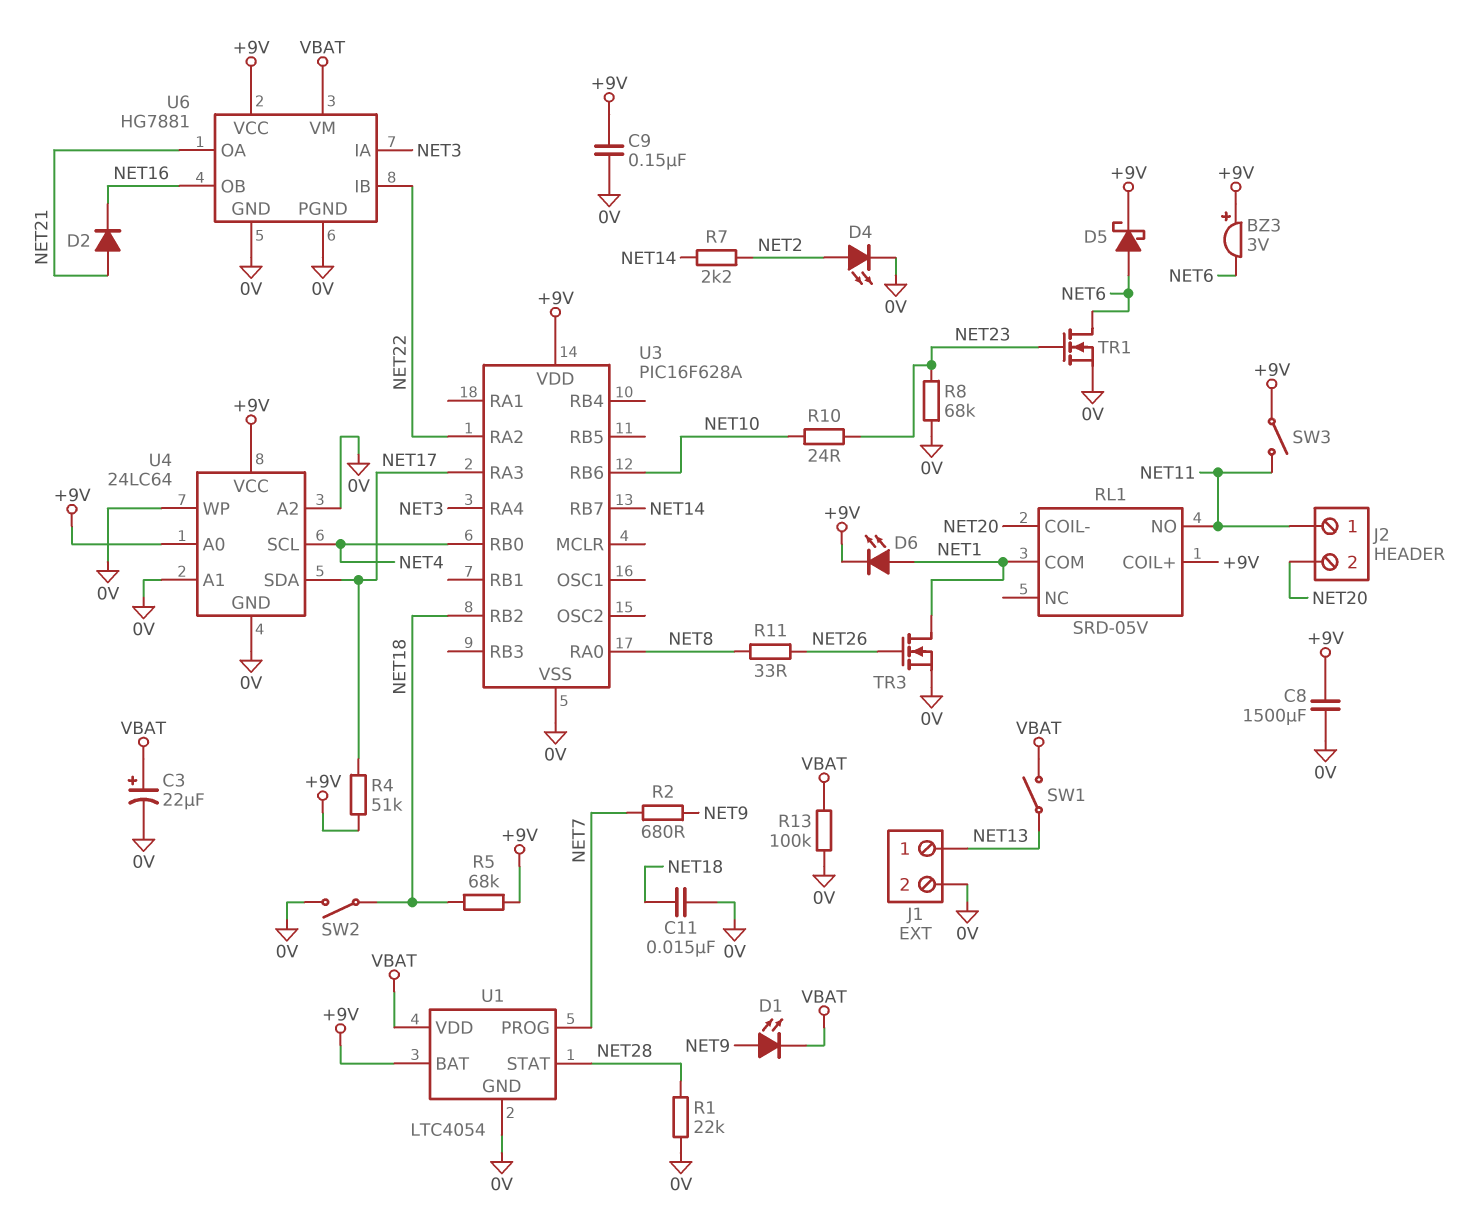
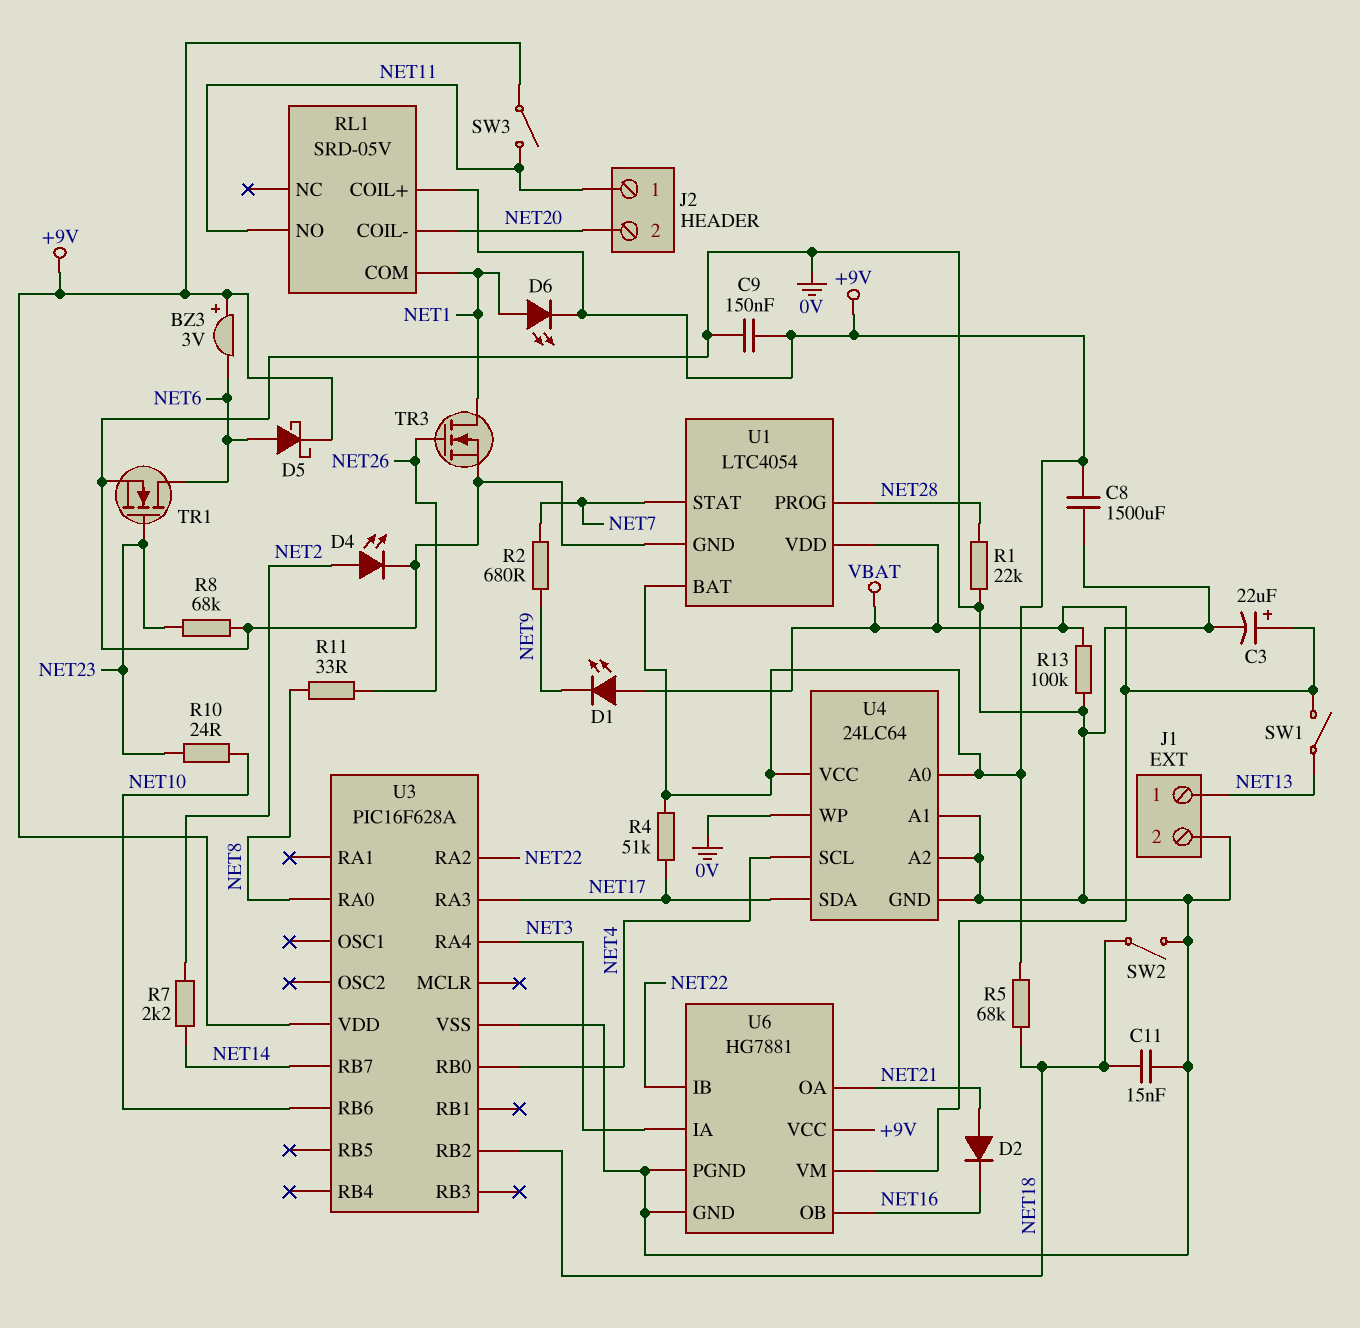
D1: LED (A NET9, K VBAT) -> LED (A VBAT, K NET9)
U1 pin PROG: NET7 -> NET28
U1 pin STAT: NET28 -> NET7

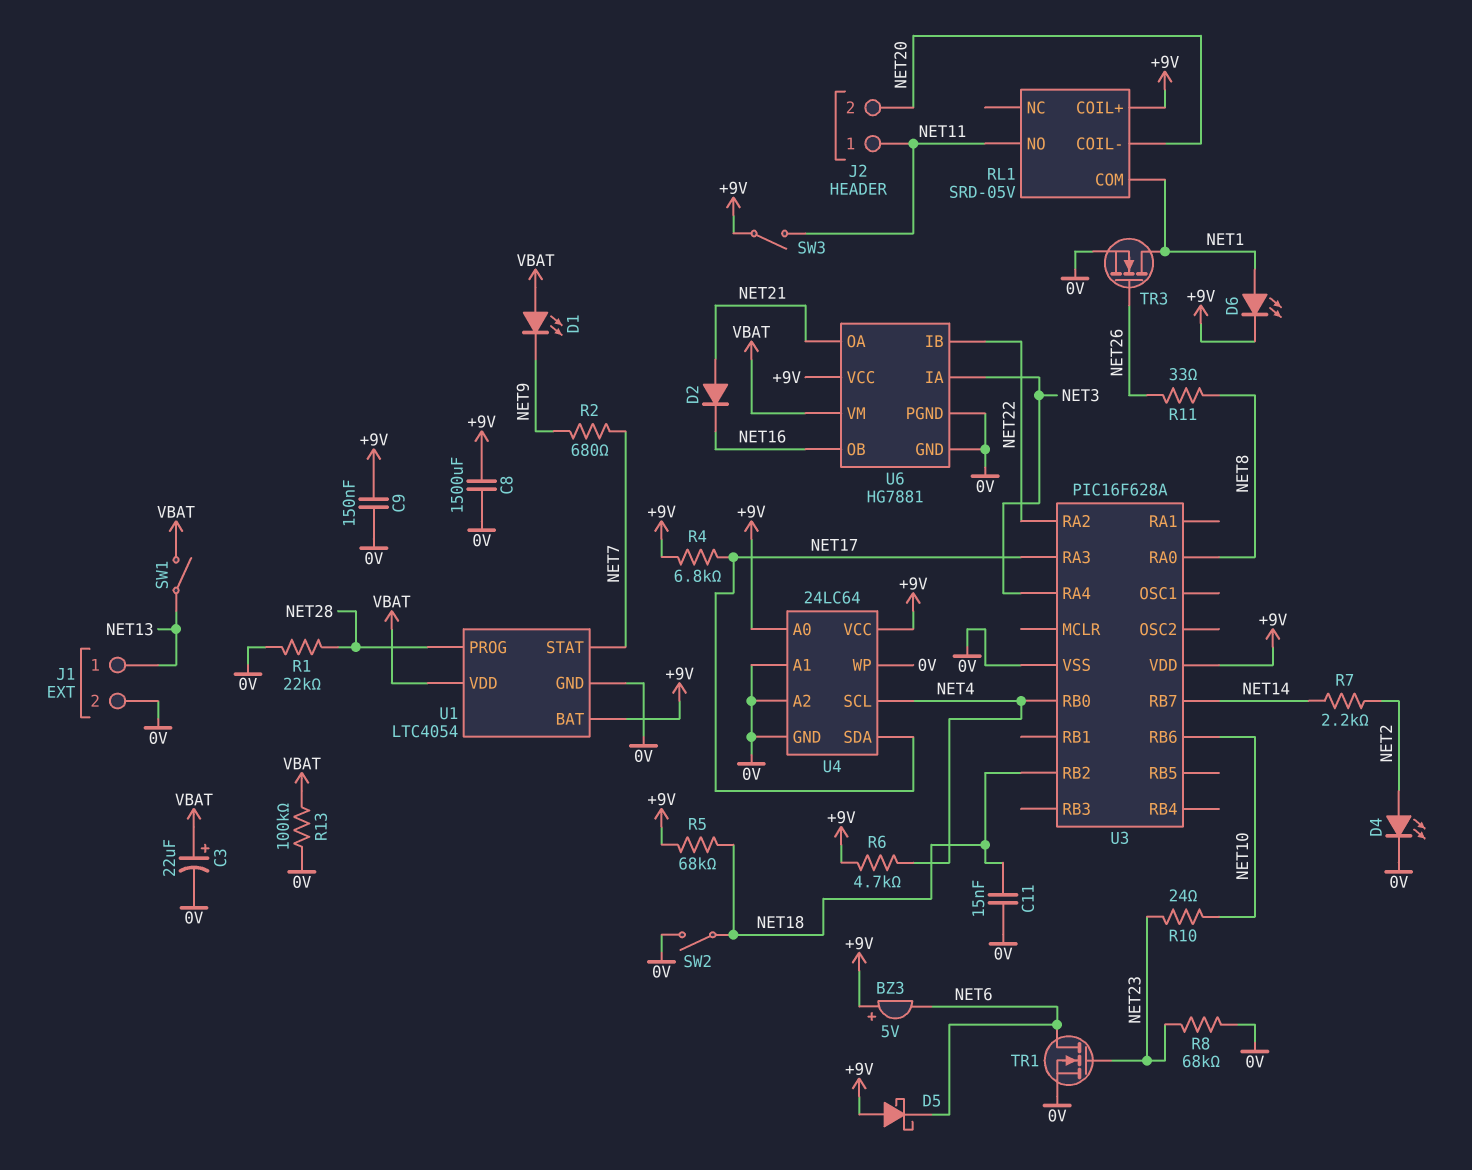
BZ3: buzzer 3V (plus +9V, minus NET6) -> buzzer 5V (plus +9V, minus NET6)
D5: schottky (A NET6, K +9V) -> schottky (A +9V, K NET6)
R4: 51k (+9V, NET17) -> 6.8k (+9V, NET17)
R6: none -> 4.7k (+9V, NET4)

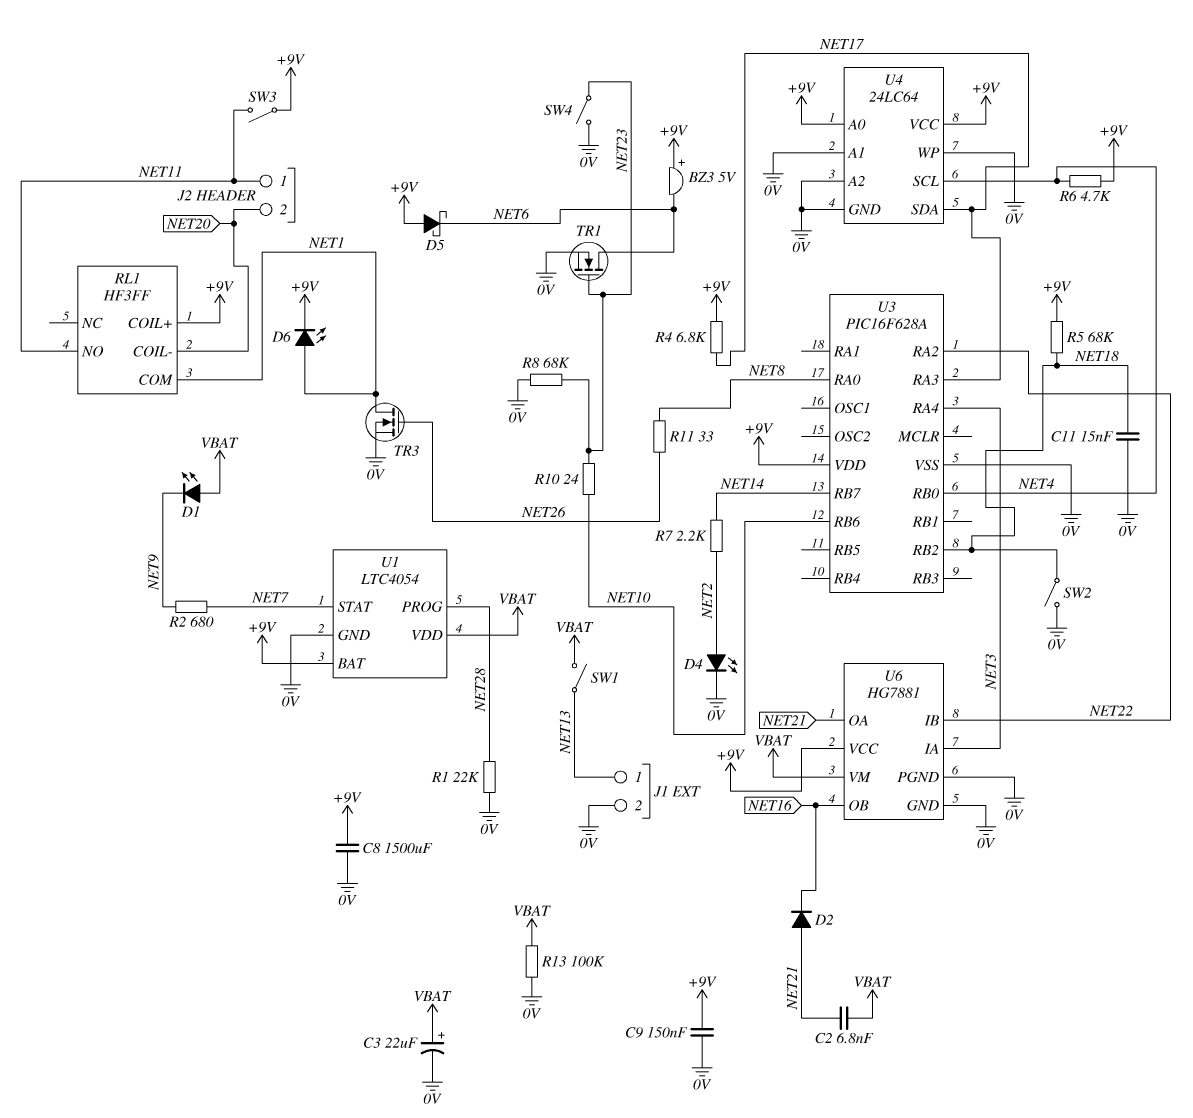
C2: none -> 6.8nF (NET21, VBAT)
RL1: SRD-05V -> HF3FF
SW4: none -> switch (0V, NET23)

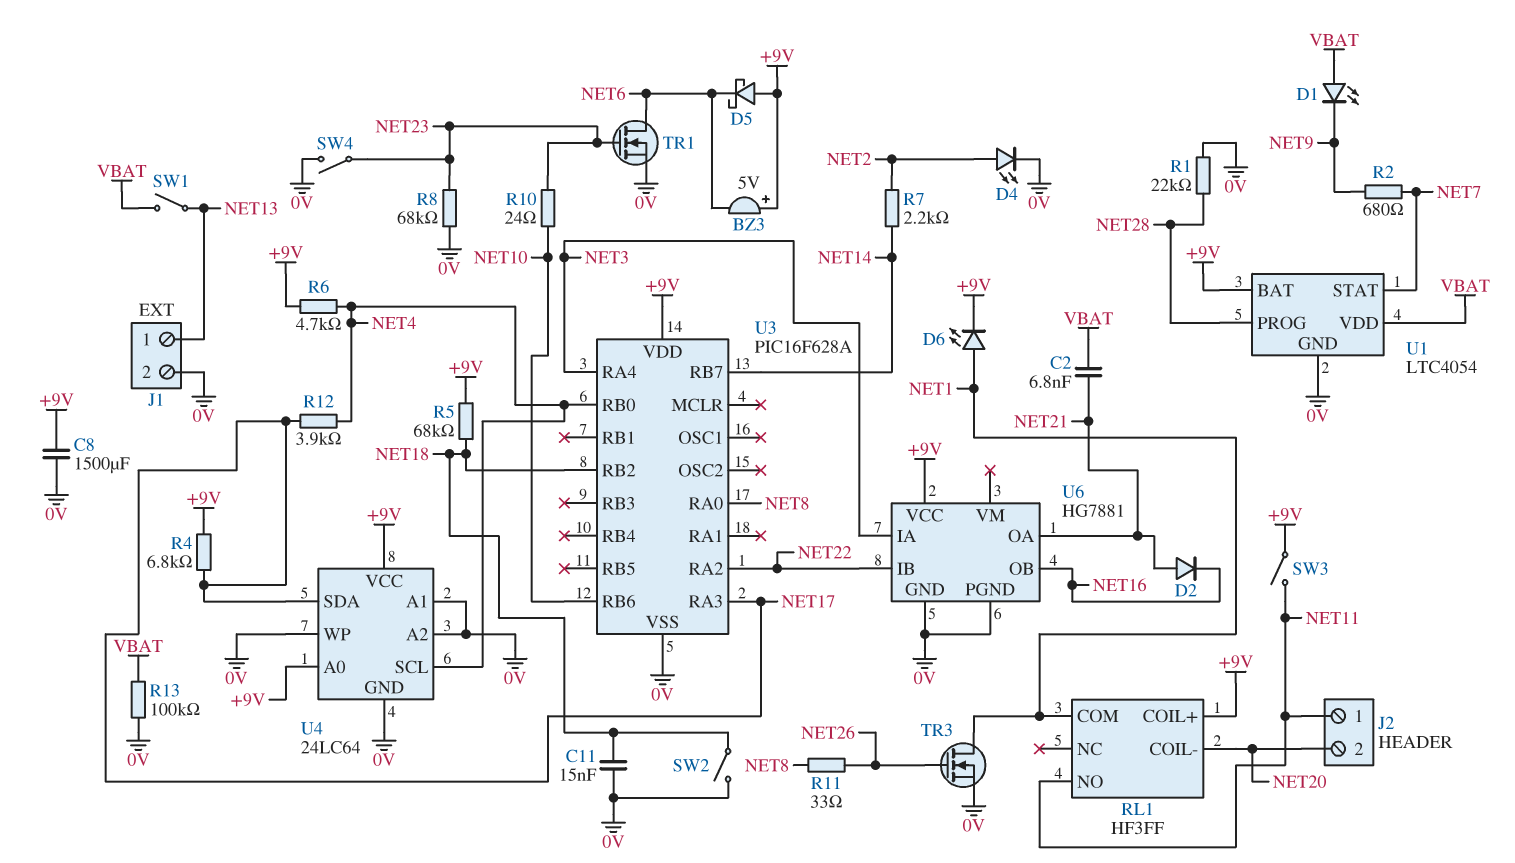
C3: 22uF (plus VBAT, minus 0V) -> none
C9: 150nF (+9V, 0V) -> none
R12: none -> 3.9k (NET4, NET17)
U6 pin VM: VBAT -> none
════════
## TASK PROMPT
What is needed is an exact transcription of every entry, minus the pictures.

## TASK RESULT
D1: LED (A NET9, K VBAT) -> LED (A VBAT, K NET9)
U1 pin PROG: NET7 -> NET28
U1 pin STAT: NET28 -> NET7

BZ3: buzzer 3V (plus +9V, minus NET6) -> buzzer 5V (plus +9V, minus NET6)
D5: schottky (A NET6, K +9V) -> schottky (A +9V, K NET6)
R4: 51k (+9V, NET17) -> 6.8k (+9V, NET17)
R6: none -> 4.7k (+9V, NET4)

C2: none -> 6.8nF (NET21, VBAT)
RL1: SRD-05V -> HF3FF
SW4: none -> switch (0V, NET23)

C3: 22uF (plus VBAT, minus 0V) -> none
C9: 150nF (+9V, 0V) -> none
R12: none -> 3.9k (NET4, NET17)
U6 pin VM: VBAT -> none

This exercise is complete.